START INPUT DATA
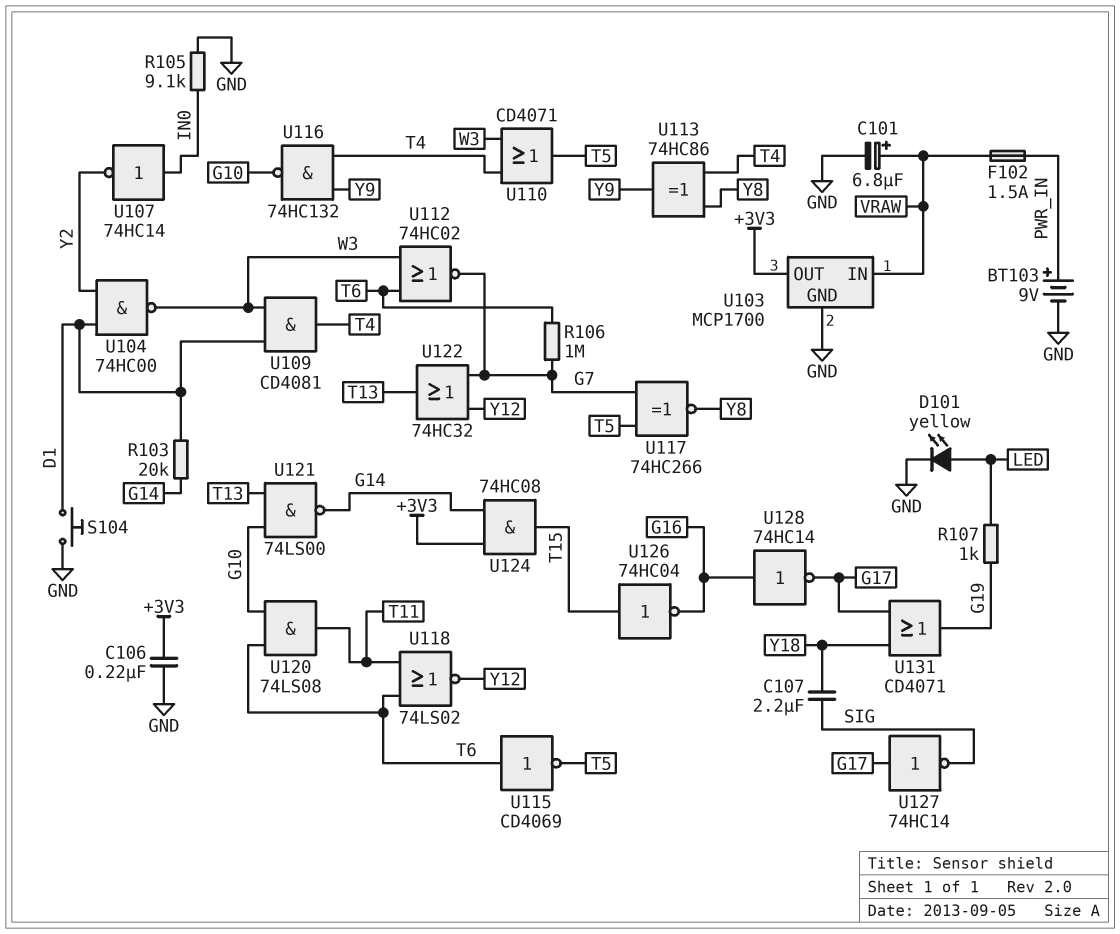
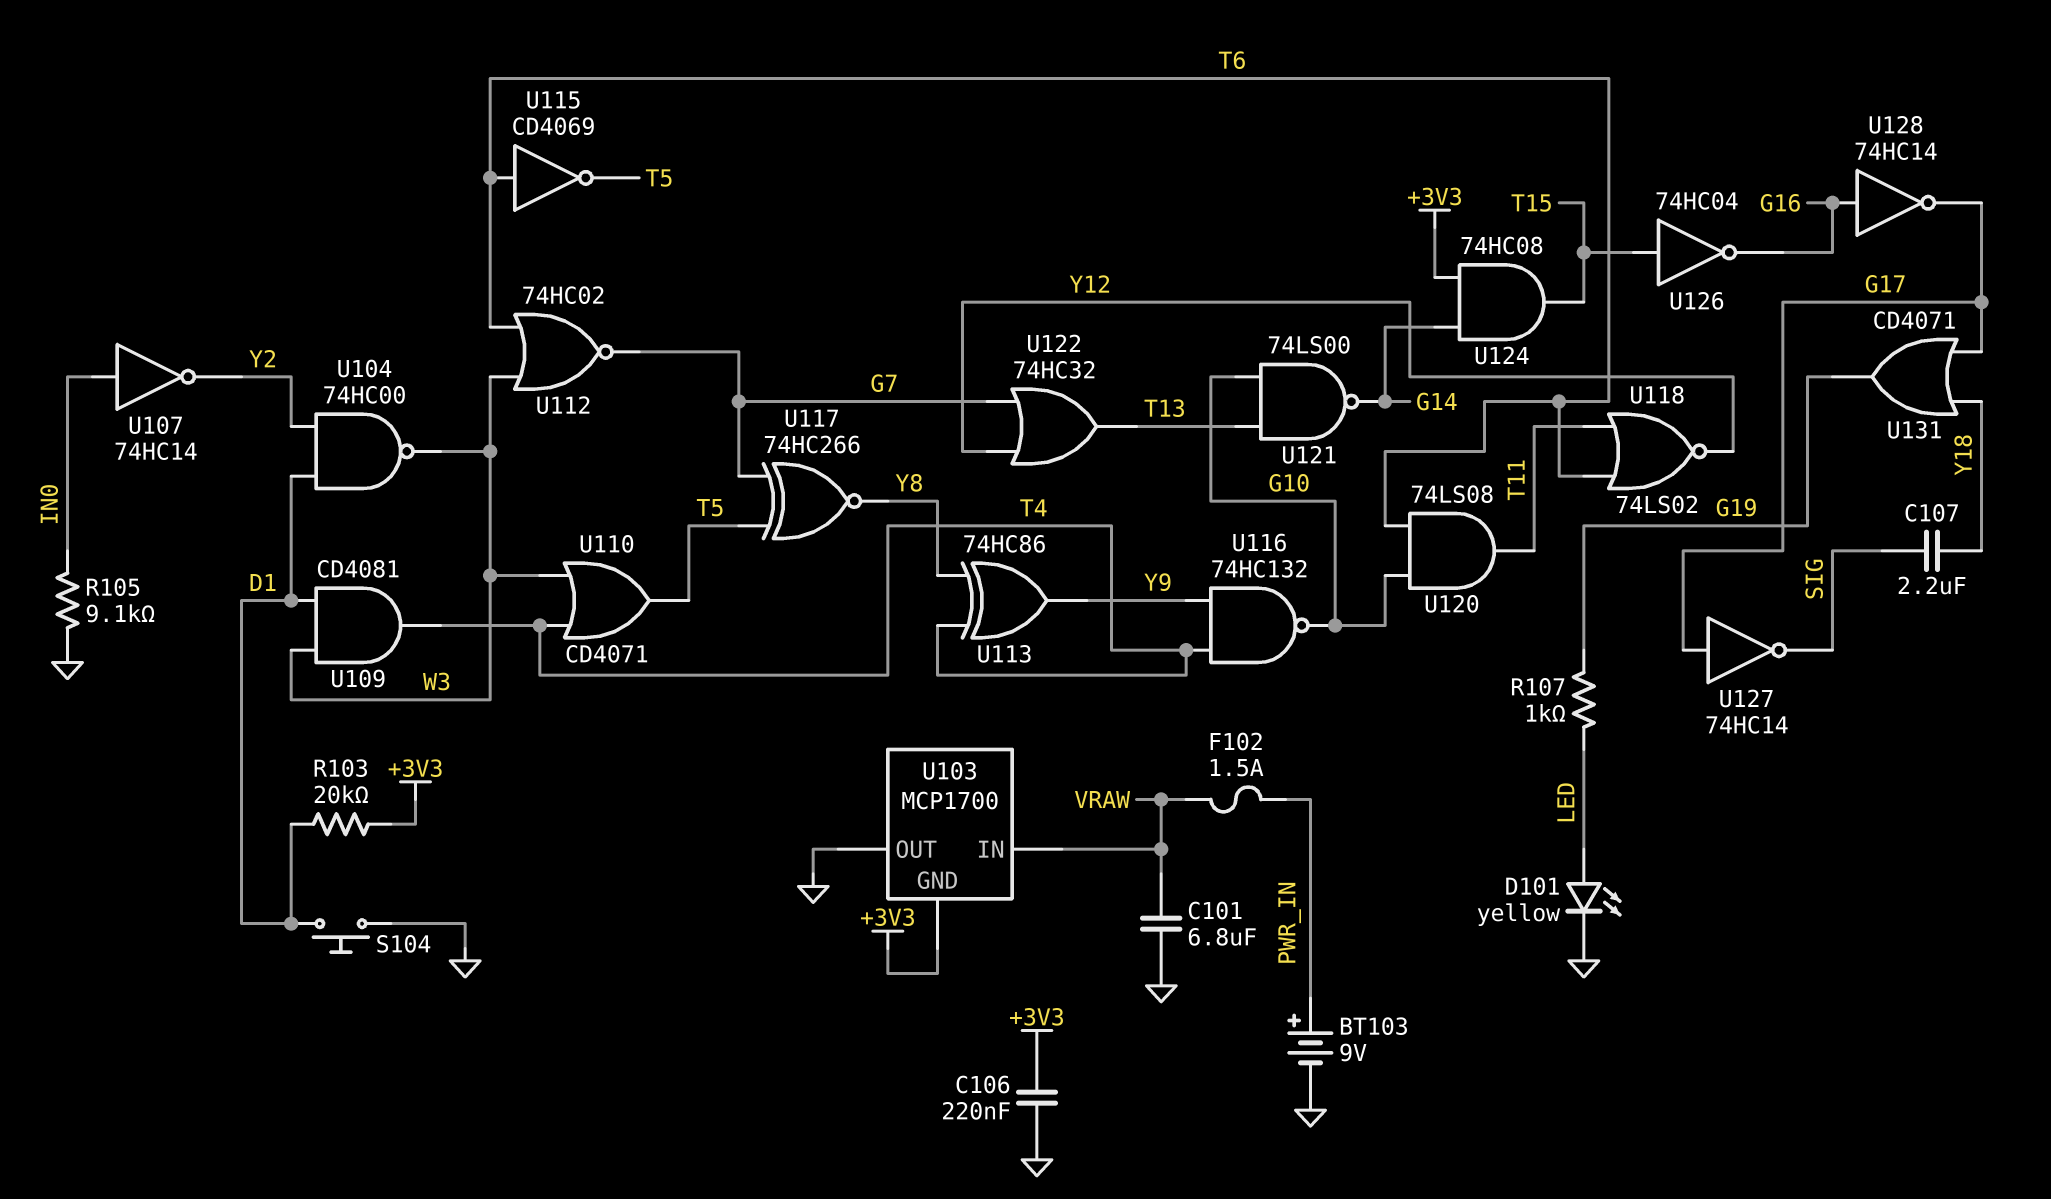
C101: 6.8uF (plus VRAW, minus GND) -> 6.8uF (GND, VRAW)
R103: 20k (D1, G14) -> 20k (+3V3, D1)
R106: 1M (G7, T6) -> none
U103 pin GND: GND -> +3V3
U103 pin OUT: +3V3 -> GND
END INPUT DATA
DIRECTIONS FOR THIS TASK: Reproduce nothing but the lines from the line containing "R106: 1M (G7, T6) -> none" to the last line of the data, each exactly as written.

TASK SOLUTION:
R106: 1M (G7, T6) -> none
U103 pin GND: GND -> +3V3
U103 pin OUT: +3V3 -> GND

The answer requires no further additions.